How to complete this task =
Each record must come back unchanged in your answer, stripped of its images.

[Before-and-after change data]
********

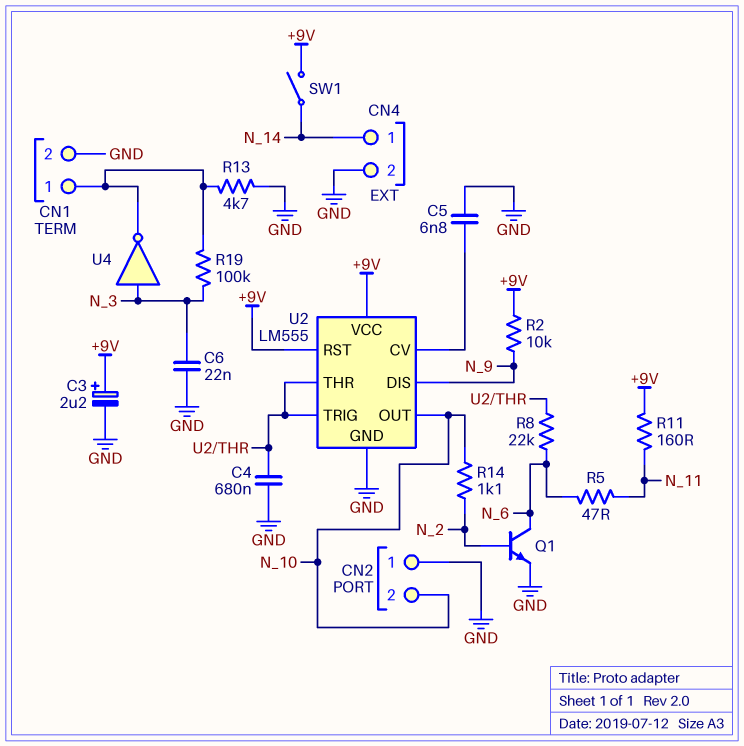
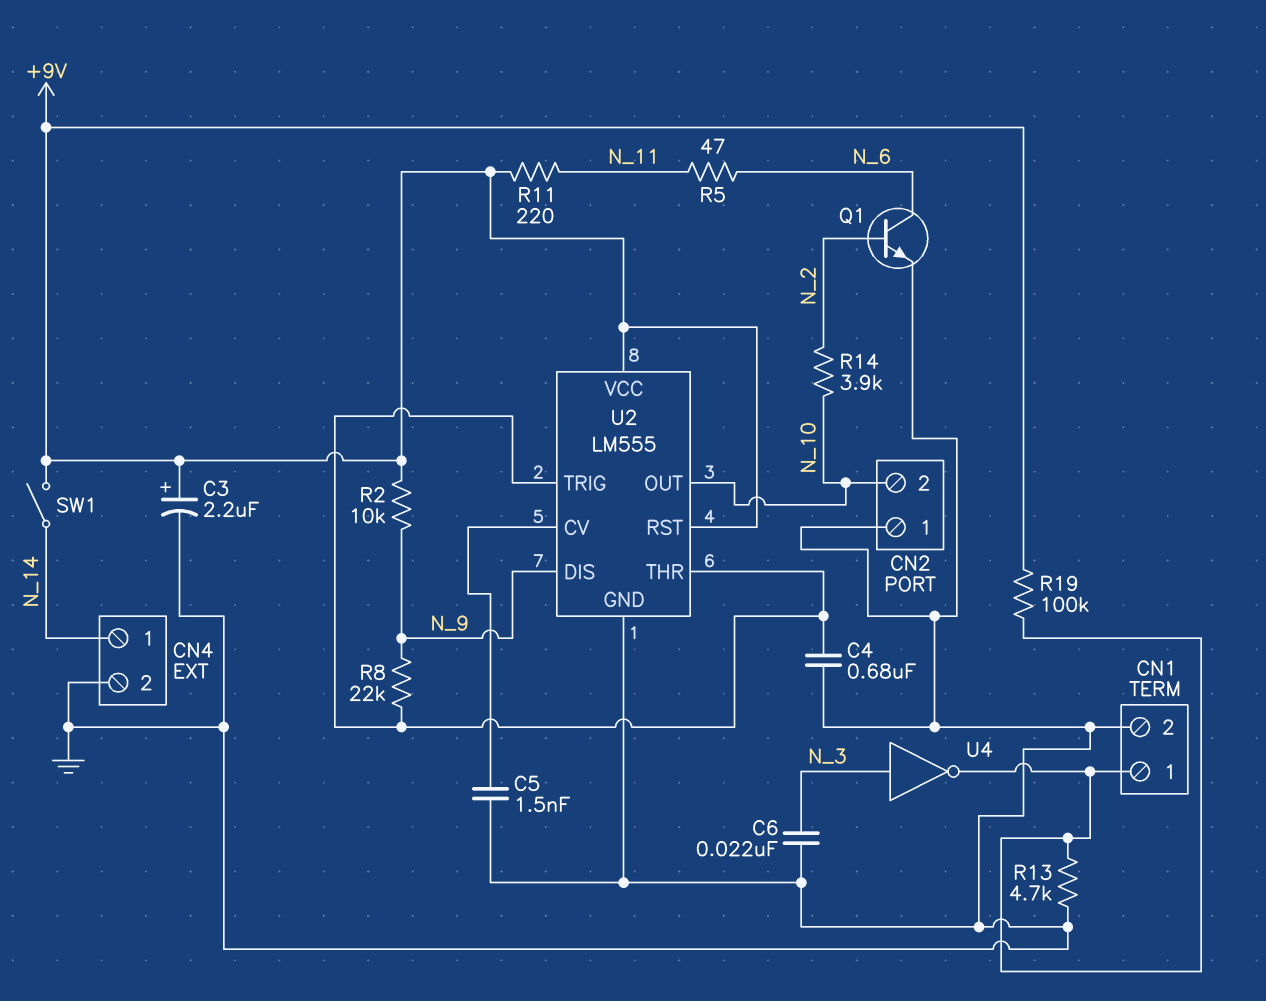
C5: 6.8nF (GND, U2/CV) -> 1.5nF (GND, U2/CV)
R8: 22k (N_6, U2/THR) -> 22k (N_9, U2/THR)
R11: 160 (+9V, N_11) -> 220 (+9V, N_11)
R14: 1.1k (N_2, N_10) -> 3.9k (N_2, N_10)
R19: 100k (CN1/1, N_3) -> 100k (+9V, CN1/1)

********

Answer =
C5: 6.8nF (GND, U2/CV) -> 1.5nF (GND, U2/CV)
R8: 22k (N_6, U2/THR) -> 22k (N_9, U2/THR)
R11: 160 (+9V, N_11) -> 220 (+9V, N_11)
R14: 1.1k (N_2, N_10) -> 3.9k (N_2, N_10)
R19: 100k (CN1/1, N_3) -> 100k (+9V, CN1/1)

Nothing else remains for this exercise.